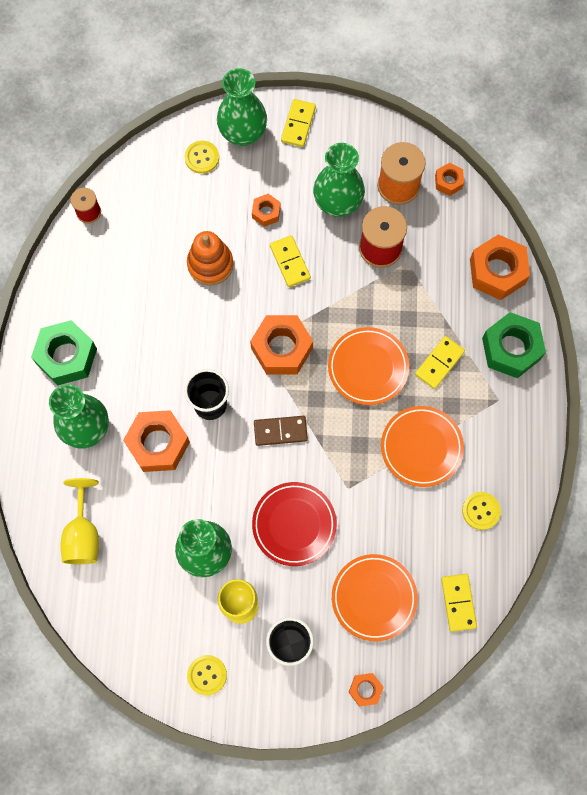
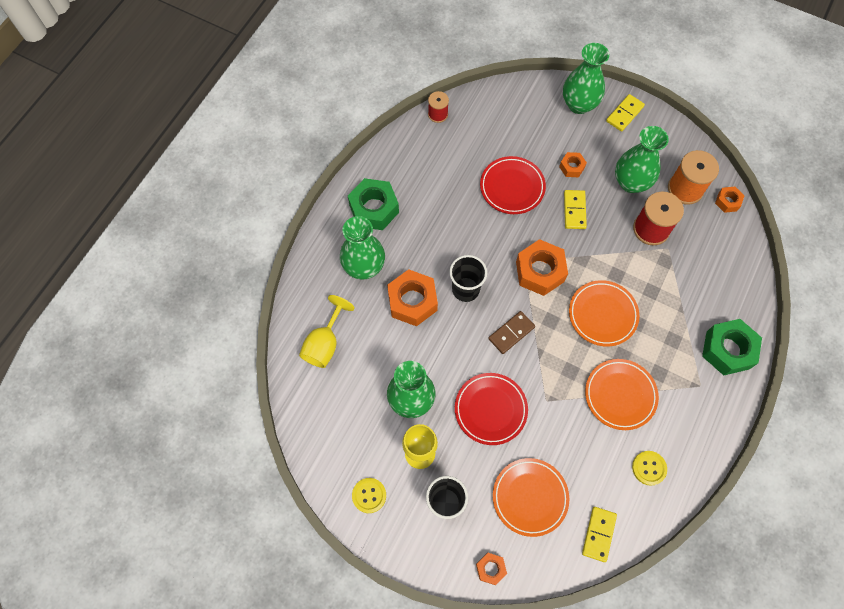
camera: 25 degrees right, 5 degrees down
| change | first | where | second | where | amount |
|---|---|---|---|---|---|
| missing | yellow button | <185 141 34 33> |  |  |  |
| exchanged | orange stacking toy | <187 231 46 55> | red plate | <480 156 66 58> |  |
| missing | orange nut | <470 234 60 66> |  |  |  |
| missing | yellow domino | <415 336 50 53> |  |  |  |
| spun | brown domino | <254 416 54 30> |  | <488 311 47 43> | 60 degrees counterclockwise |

####################

__INSTRUCTIONS TO FOLLOW__:
From the material above, set down exactly the lines starting at the one with "yellow button |" and ending at the one with "yellow domino |", end lines included.

__TASK RESULT__:
| missing | yellow button | <185 141 34 33> |  |  |  |
| exchanged | orange stacking toy | <187 231 46 55> | red plate | <480 156 66 58> |  |
| missing | orange nut | <470 234 60 66> |  |  |  |
| missing | yellow domino | <415 336 50 53> |  |  |  |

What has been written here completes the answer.